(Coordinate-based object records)
= = = = =

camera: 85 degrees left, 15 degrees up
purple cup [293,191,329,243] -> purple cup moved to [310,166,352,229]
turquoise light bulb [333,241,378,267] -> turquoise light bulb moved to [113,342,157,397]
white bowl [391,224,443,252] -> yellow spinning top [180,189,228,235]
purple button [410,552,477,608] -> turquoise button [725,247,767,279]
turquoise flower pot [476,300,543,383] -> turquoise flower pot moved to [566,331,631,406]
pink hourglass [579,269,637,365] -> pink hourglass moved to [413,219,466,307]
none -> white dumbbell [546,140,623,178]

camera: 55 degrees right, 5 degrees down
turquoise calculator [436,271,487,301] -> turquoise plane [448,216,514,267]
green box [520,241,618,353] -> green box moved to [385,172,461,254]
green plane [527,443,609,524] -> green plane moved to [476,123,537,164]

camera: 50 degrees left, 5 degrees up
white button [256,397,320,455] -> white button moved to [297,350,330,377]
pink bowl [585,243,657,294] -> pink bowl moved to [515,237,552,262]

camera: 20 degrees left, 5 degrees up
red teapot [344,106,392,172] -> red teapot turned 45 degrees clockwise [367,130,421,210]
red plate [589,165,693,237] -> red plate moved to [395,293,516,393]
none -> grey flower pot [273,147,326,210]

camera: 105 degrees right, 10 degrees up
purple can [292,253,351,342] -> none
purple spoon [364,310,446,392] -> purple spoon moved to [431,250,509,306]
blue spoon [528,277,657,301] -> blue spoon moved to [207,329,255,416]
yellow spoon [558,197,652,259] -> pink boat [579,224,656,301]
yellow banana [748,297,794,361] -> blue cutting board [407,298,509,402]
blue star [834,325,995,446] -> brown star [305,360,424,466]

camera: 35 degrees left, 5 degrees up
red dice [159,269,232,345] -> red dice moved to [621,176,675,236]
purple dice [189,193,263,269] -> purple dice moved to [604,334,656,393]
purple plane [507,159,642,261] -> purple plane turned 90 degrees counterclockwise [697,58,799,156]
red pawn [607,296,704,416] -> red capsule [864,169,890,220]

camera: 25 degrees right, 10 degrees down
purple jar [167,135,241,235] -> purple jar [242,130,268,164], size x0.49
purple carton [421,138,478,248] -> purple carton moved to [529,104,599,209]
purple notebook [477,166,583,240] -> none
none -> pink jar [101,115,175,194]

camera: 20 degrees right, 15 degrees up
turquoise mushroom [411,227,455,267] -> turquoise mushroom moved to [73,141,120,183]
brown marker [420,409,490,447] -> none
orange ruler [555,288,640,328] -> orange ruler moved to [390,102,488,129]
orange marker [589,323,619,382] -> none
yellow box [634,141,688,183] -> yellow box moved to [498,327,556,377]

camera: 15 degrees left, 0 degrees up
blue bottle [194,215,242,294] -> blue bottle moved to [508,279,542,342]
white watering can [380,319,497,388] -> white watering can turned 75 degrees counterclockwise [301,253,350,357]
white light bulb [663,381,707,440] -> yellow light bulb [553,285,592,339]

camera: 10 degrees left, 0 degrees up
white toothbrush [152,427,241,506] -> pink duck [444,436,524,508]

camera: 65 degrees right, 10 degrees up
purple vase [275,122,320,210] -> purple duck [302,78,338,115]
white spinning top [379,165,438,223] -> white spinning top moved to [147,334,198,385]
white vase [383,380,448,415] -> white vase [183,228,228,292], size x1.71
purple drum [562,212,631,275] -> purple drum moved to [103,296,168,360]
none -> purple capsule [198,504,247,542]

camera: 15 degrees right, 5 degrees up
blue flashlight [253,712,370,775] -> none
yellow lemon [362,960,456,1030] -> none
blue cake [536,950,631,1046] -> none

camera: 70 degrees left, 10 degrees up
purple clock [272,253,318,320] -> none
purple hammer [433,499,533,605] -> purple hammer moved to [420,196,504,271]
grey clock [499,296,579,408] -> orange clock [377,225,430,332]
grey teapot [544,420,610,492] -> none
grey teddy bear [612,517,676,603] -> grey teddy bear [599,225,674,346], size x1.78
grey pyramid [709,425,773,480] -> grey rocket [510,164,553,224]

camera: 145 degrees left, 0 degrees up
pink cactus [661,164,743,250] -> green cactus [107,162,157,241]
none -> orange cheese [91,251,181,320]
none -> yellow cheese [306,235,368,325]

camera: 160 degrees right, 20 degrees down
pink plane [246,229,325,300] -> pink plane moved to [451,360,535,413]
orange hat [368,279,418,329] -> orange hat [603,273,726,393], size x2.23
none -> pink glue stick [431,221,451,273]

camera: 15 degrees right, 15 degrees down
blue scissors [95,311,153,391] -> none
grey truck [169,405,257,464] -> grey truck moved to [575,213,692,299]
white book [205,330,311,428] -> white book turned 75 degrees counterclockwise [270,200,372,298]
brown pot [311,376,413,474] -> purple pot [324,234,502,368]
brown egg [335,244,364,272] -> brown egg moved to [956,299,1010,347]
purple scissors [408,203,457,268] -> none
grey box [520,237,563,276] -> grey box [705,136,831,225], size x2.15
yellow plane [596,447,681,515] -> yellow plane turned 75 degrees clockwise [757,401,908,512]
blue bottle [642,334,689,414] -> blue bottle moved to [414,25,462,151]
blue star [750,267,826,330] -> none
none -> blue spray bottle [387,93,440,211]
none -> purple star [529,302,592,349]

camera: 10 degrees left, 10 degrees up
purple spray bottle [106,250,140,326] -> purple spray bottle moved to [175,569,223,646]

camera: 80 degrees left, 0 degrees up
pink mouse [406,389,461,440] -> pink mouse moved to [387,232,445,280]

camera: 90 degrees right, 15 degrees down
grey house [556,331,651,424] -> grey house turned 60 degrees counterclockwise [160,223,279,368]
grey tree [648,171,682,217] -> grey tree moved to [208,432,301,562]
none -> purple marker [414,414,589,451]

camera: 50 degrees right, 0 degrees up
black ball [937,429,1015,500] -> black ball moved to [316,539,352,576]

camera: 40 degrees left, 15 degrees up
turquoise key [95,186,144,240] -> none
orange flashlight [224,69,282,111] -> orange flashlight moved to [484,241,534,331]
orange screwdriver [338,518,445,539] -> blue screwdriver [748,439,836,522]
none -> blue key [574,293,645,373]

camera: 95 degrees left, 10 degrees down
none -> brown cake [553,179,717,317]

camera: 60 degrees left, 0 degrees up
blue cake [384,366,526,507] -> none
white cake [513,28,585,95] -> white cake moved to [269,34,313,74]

= = = = =

What is needed is an exact repetition of the lines from the first line of the records through the line containing "purple button [410,552,477,608]", both ends included, and nothing more.

camera: 85 degrees left, 15 degrees up
purple cup [293,191,329,243] -> purple cup moved to [310,166,352,229]
turquoise light bulb [333,241,378,267] -> turquoise light bulb moved to [113,342,157,397]
white bowl [391,224,443,252] -> yellow spinning top [180,189,228,235]
purple button [410,552,477,608] -> turquoise button [725,247,767,279]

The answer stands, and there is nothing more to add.